Problem requirements :: Apart from the images, output the data below exactly.

Top of Source data

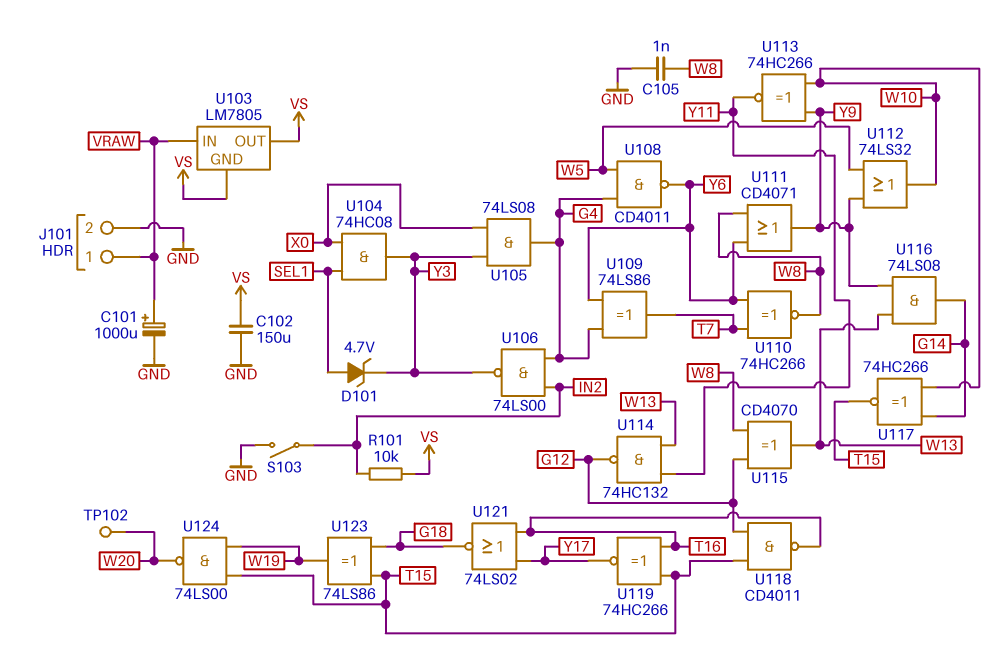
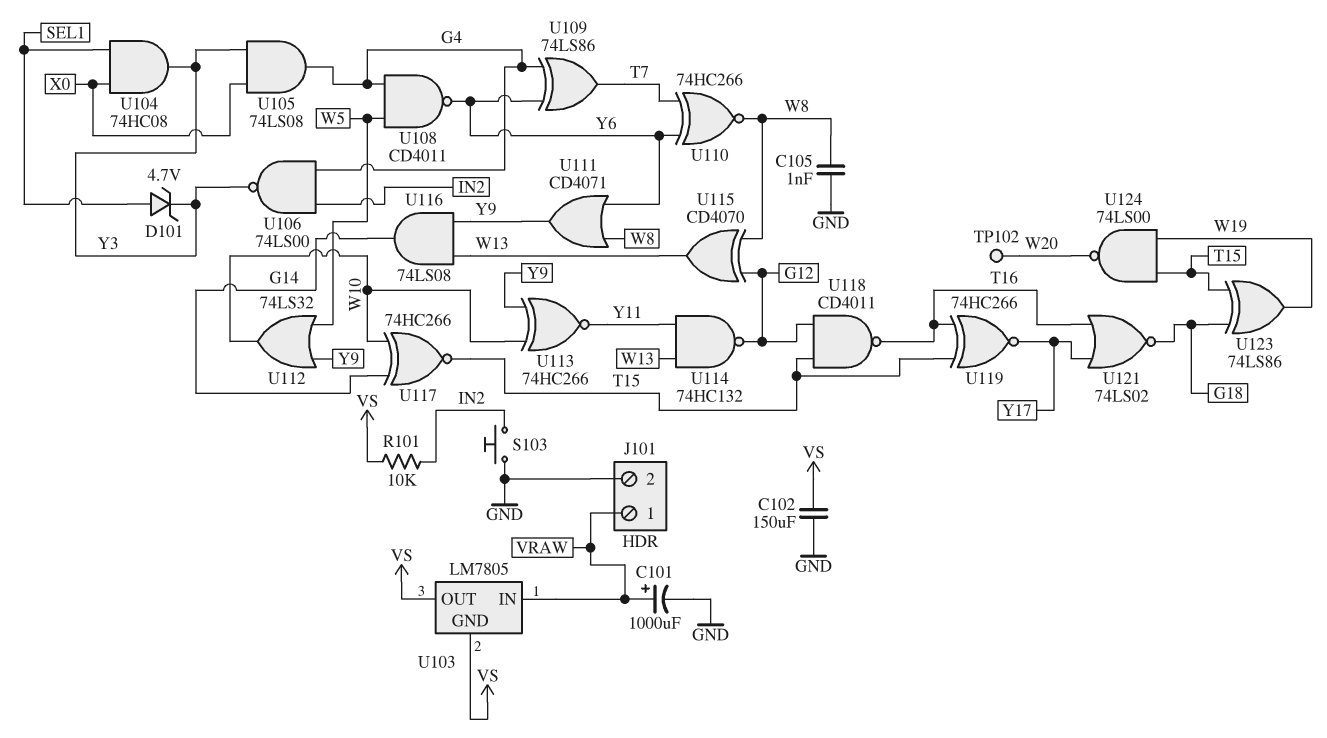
S103: switch (GND, IN2) -> button (GND, IN2)

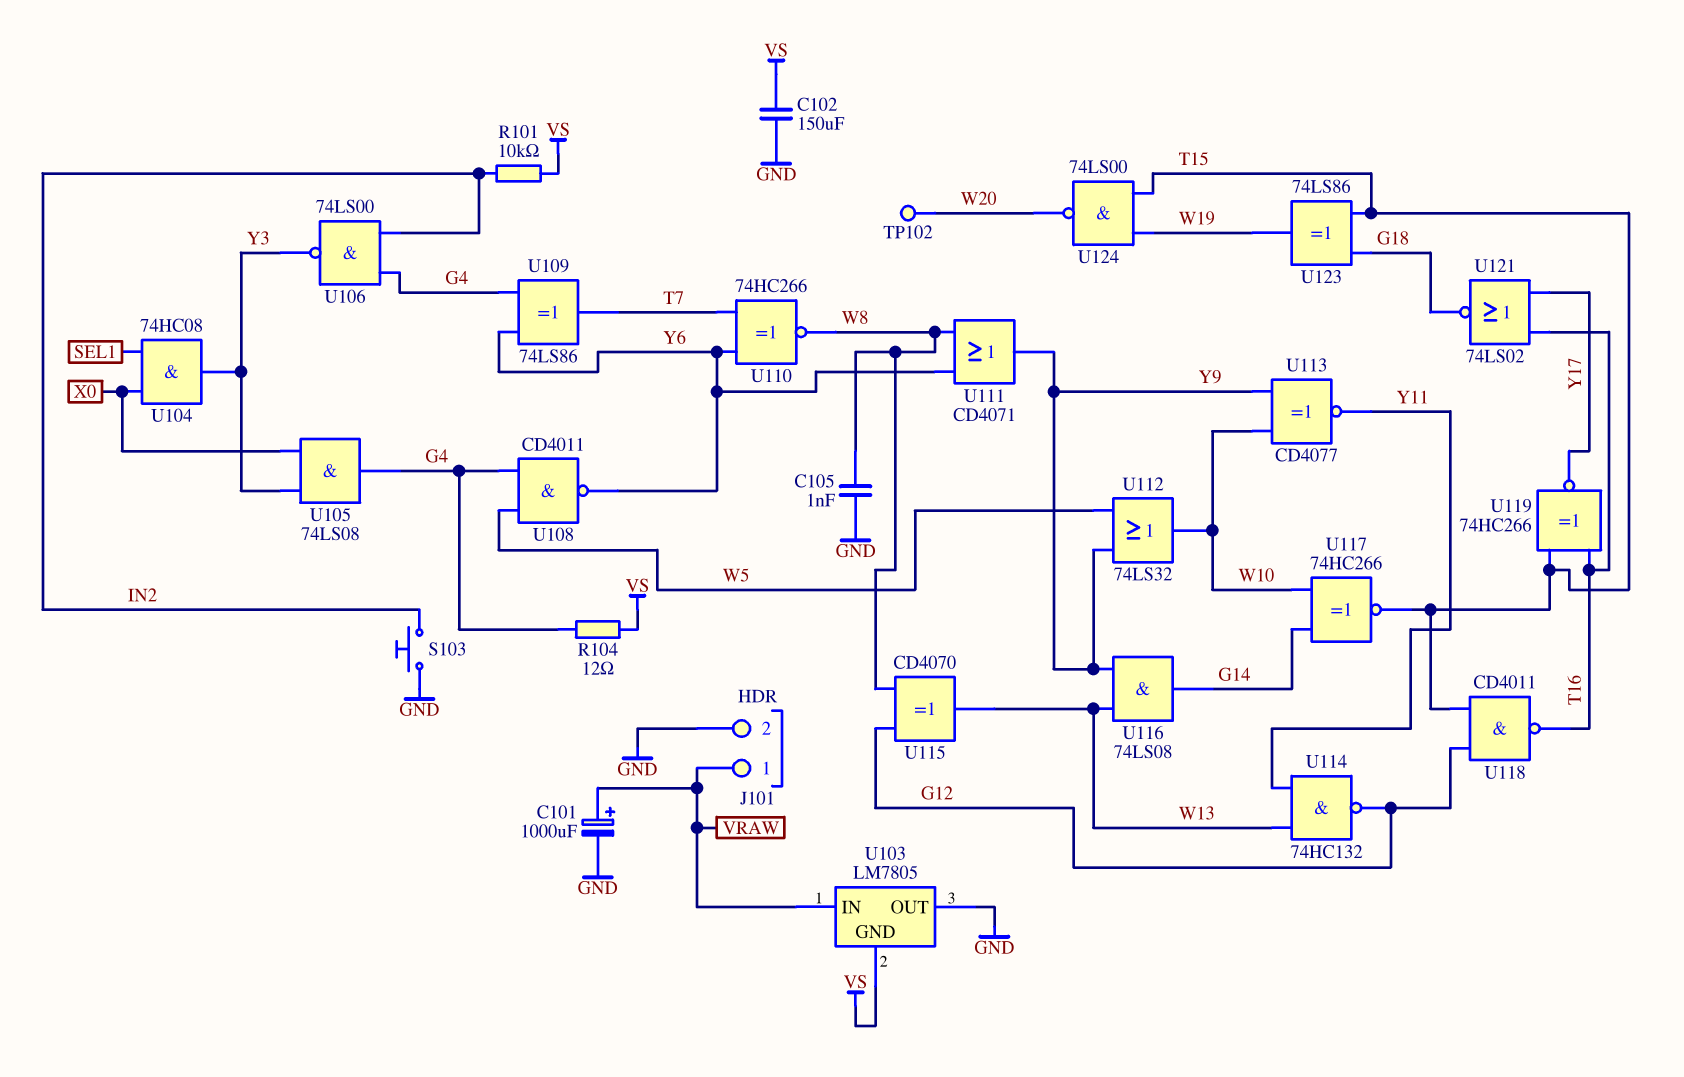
D101: zener 4.7V (A SEL1, K Y3) -> none
R104: none -> 12 (G4, VS)
U103 pin OUT: VS -> GND
U113: XNOR 74HC266 (in W10, in Y9, out Y11) -> XNOR CD4077 (in W10, in Y9, out Y11)

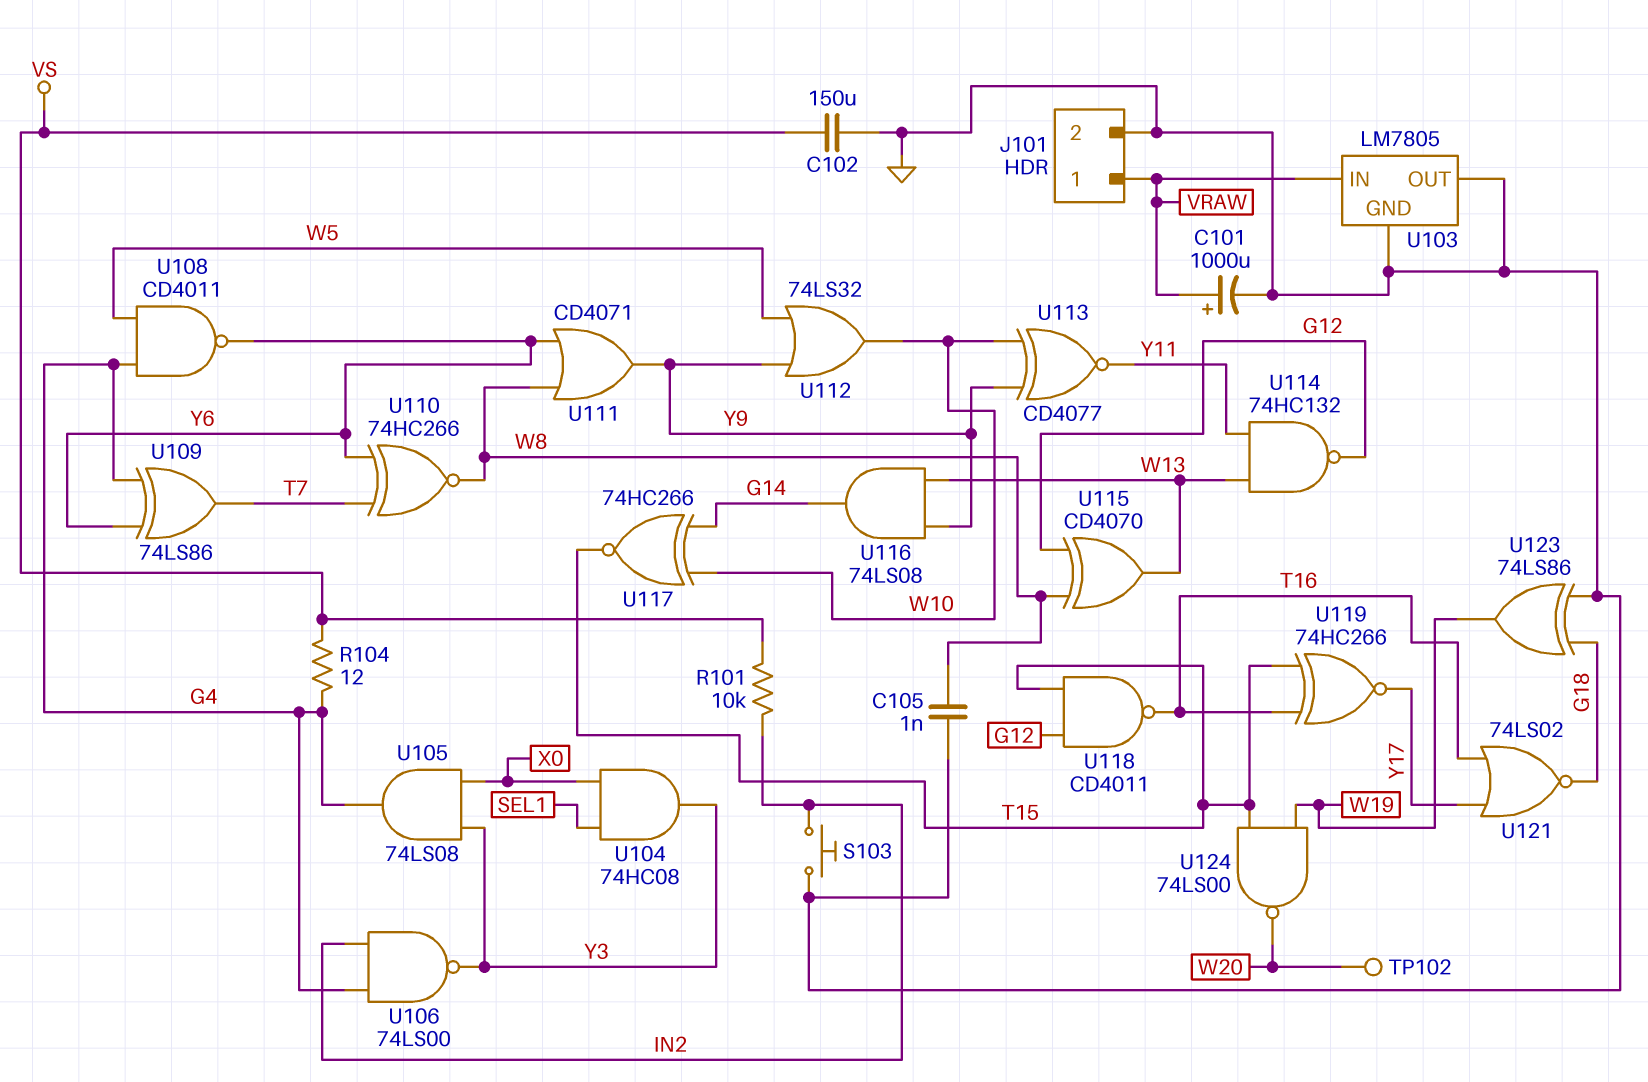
U103 pin GND: VS -> GND
U123: XOR 74LS86 (in G18, in T15, out W19) -> XOR 74LS86 (in G18, in GND, out W19)

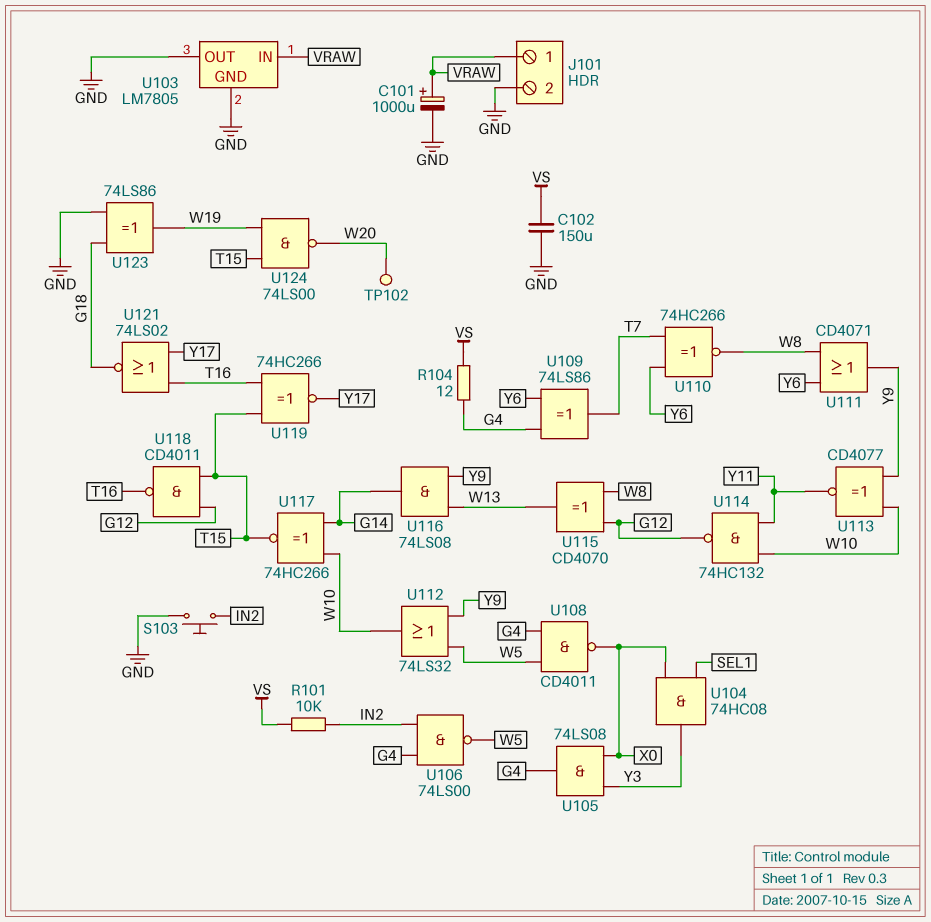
C105: 1nF (GND, W8) -> none
U106: NAND 74LS00 (in G4, in IN2, out Y3) -> NAND 74LS00 (in G4, in IN2, out W5)
U108: NAND CD4011 (in G4, in W5, out Y6) -> NAND CD4011 (in G4, in W5, out X0)
U114: NAND 74HC132 (in W13, in Y11, out G12) -> NAND 74HC132 (in W10, in Y11, out G12)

Bottom of Source data

Task response ::
S103: switch (GND, IN2) -> button (GND, IN2)

D101: zener 4.7V (A SEL1, K Y3) -> none
R104: none -> 12 (G4, VS)
U103 pin OUT: VS -> GND
U113: XNOR 74HC266 (in W10, in Y9, out Y11) -> XNOR CD4077 (in W10, in Y9, out Y11)

U103 pin GND: VS -> GND
U123: XOR 74LS86 (in G18, in T15, out W19) -> XOR 74LS86 (in G18, in GND, out W19)

C105: 1nF (GND, W8) -> none
U106: NAND 74LS00 (in G4, in IN2, out Y3) -> NAND 74LS00 (in G4, in IN2, out W5)
U108: NAND CD4011 (in G4, in W5, out Y6) -> NAND CD4011 (in G4, in W5, out X0)
U114: NAND 74HC132 (in W13, in Y11, out G12) -> NAND 74HC132 (in W10, in Y11, out G12)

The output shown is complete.